Problem to work on: Copy verbatim the span of lines beginning at the line that contains "BAT1: 3V (plus" and ending with the final line of the data. Exclude pictures from the copy.

[[ Data for analysis, beginning ]]

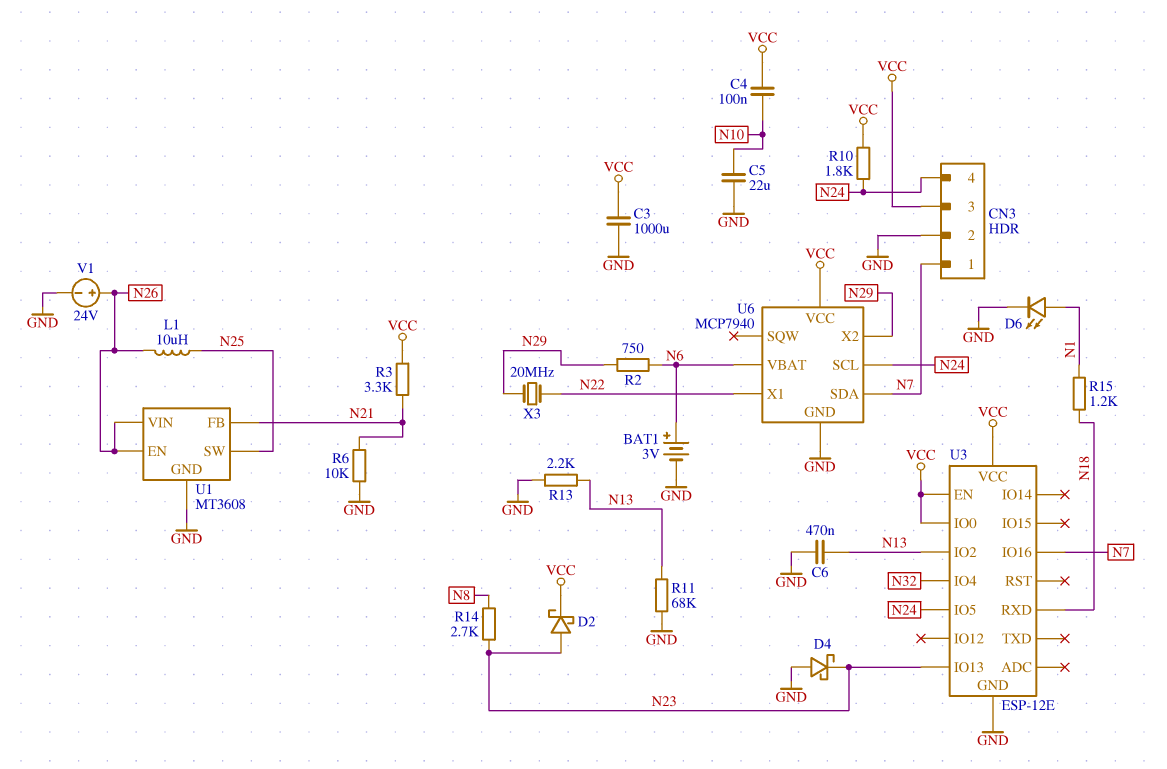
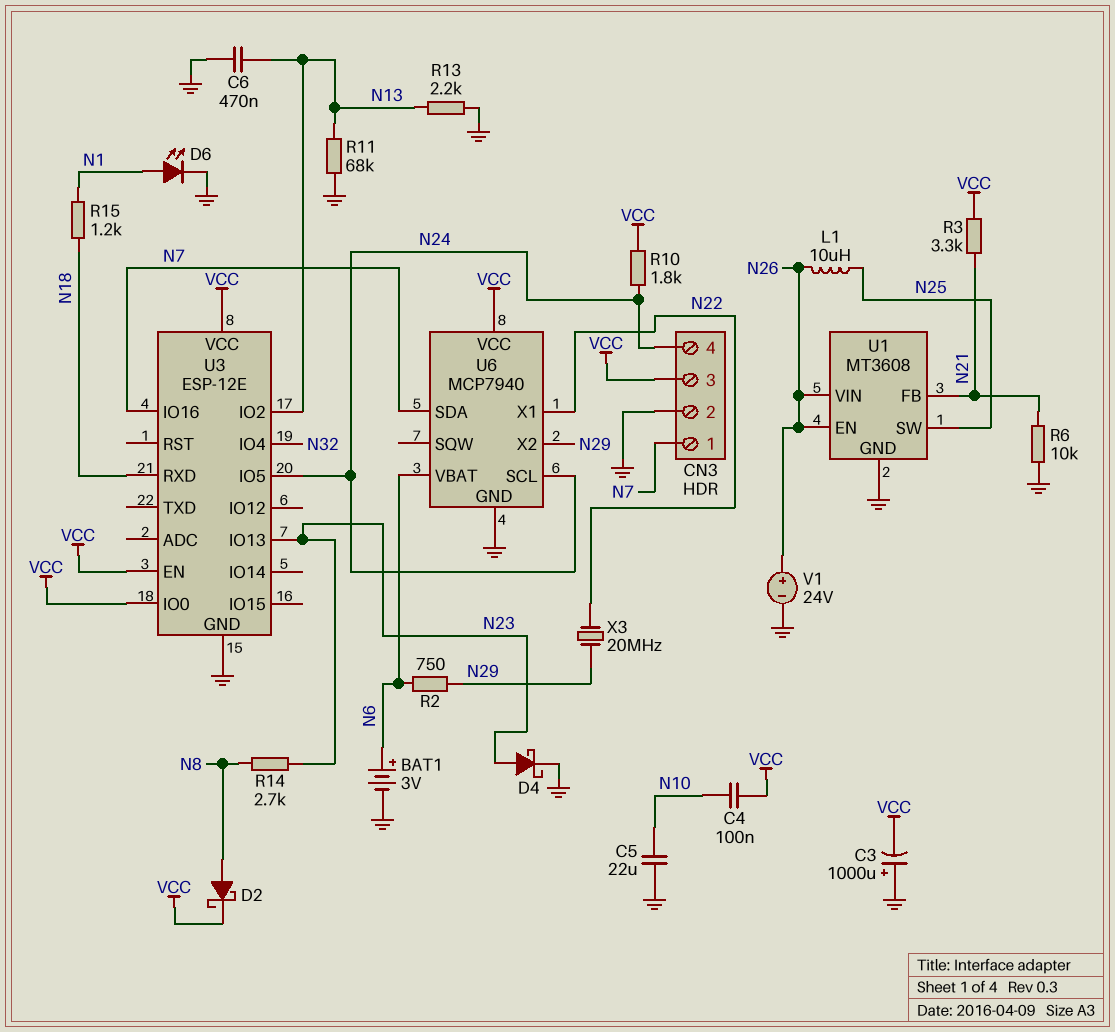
C3: 1000uF (GND, VCC) -> 1000uF (plus GND, minus VCC)
D2: schottky (A N23, K VCC) -> schottky (A N8, K VCC)
D4: schottky (A GND, K N23) -> schottky (A N23, K GND)

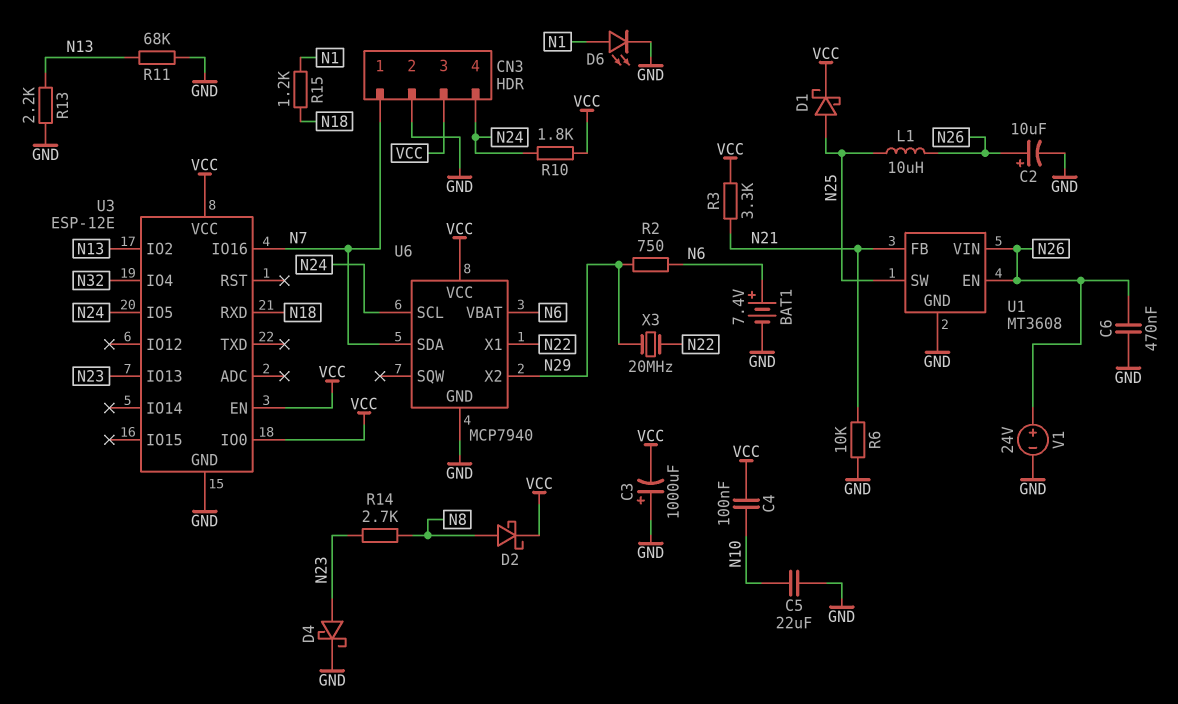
BAT1: 3V (plus N6, minus GND) -> 7.4V (plus N6, minus GND)
C2: none -> 10uF (plus N26, minus GND)
C6: 470nF (GND, N13) -> 470nF (GND, N26)
D1: none -> schottky (A N25, K VCC)

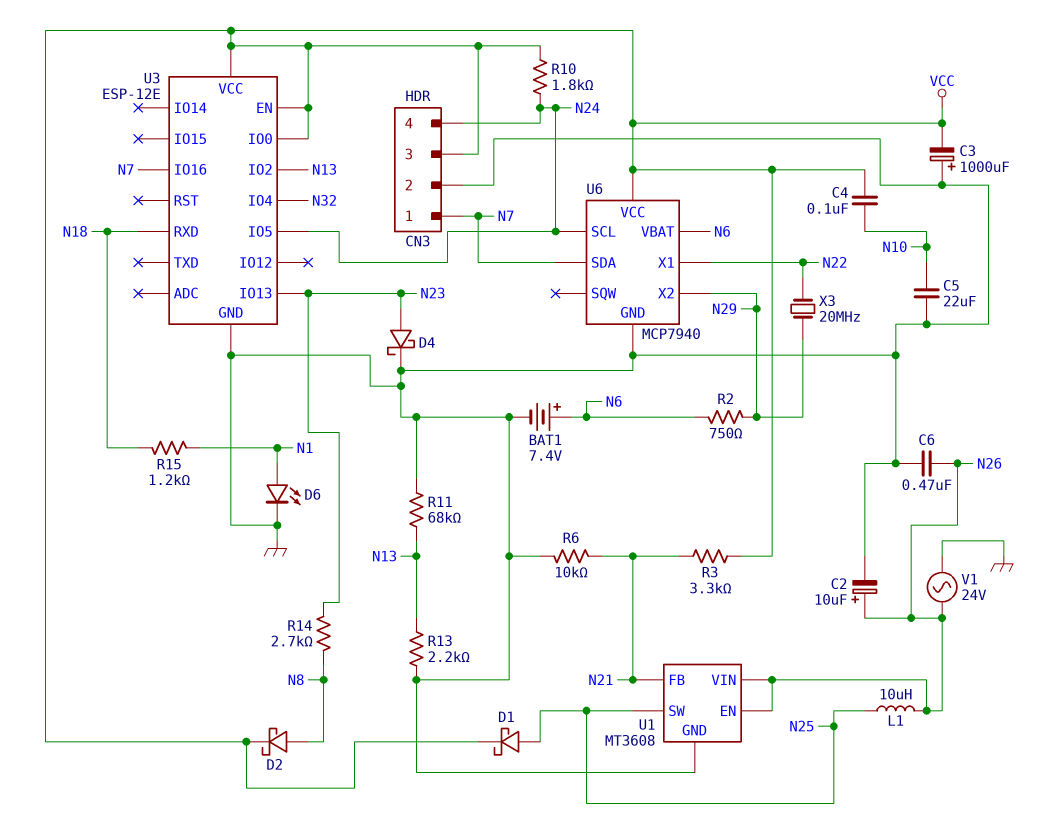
V1: 24V (plus N26, minus GND) -> AC 24V (GND, N26)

[[ Data for analysis, end ]]

Solved exercise:
BAT1: 3V (plus N6, minus GND) -> 7.4V (plus N6, minus GND)
C2: none -> 10uF (plus N26, minus GND)
C6: 470nF (GND, N13) -> 470nF (GND, N26)
D1: none -> schottky (A N25, K VCC)

V1: 24V (plus N26, minus GND) -> AC 24V (GND, N26)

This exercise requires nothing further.